**ACTIVITY**. Leave out the pictures and repeat every record exactly.

══ INFORMATION SHOWN ══

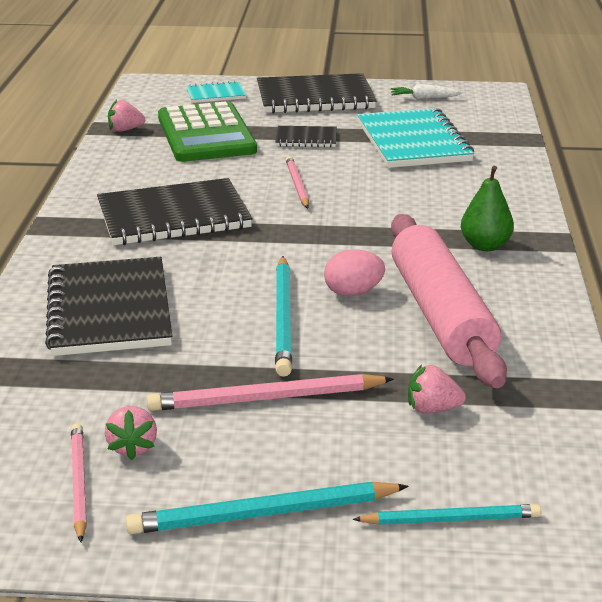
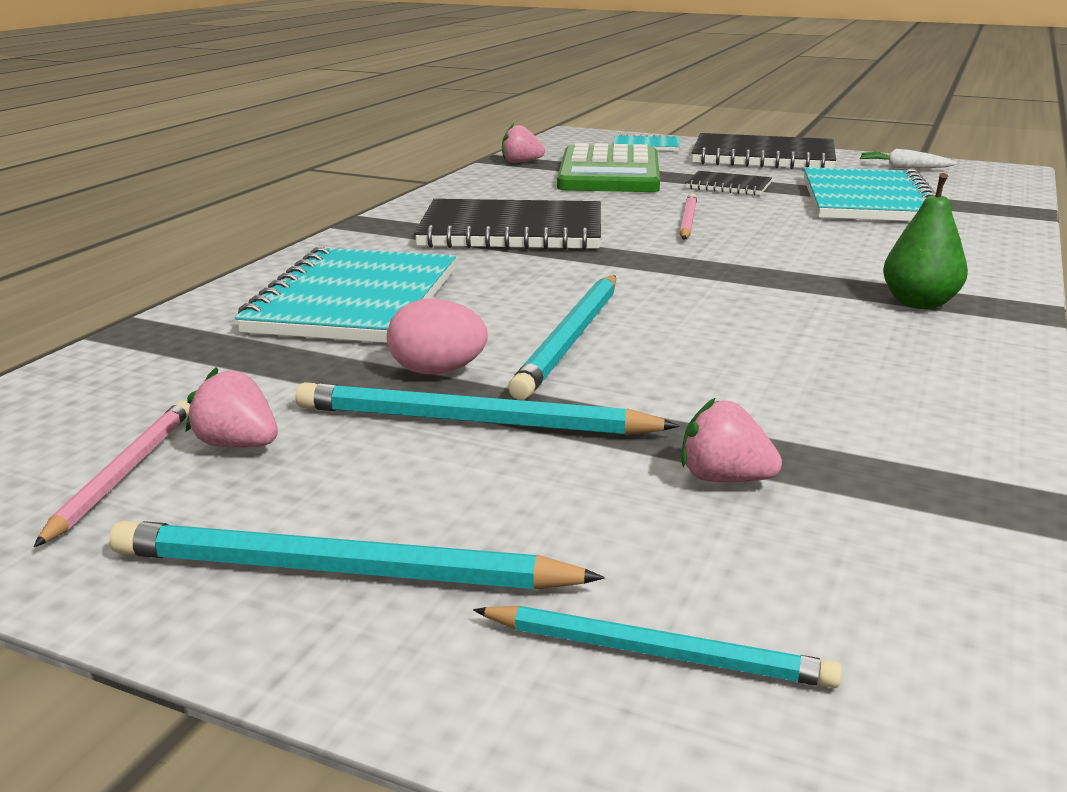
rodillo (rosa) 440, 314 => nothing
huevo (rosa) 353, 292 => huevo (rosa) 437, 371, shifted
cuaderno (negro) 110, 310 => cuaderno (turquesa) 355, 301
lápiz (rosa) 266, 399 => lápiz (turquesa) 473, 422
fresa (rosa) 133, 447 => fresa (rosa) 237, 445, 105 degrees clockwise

═══

**EXERCISE RESPONSE**.
rodillo (rosa) 440, 314 => nothing
huevo (rosa) 353, 292 => huevo (rosa) 437, 371, shifted
cuaderno (negro) 110, 310 => cuaderno (turquesa) 355, 301
lápiz (rosa) 266, 399 => lápiz (turquesa) 473, 422
fresa (rosa) 133, 447 => fresa (rosa) 237, 445, 105 degrees clockwise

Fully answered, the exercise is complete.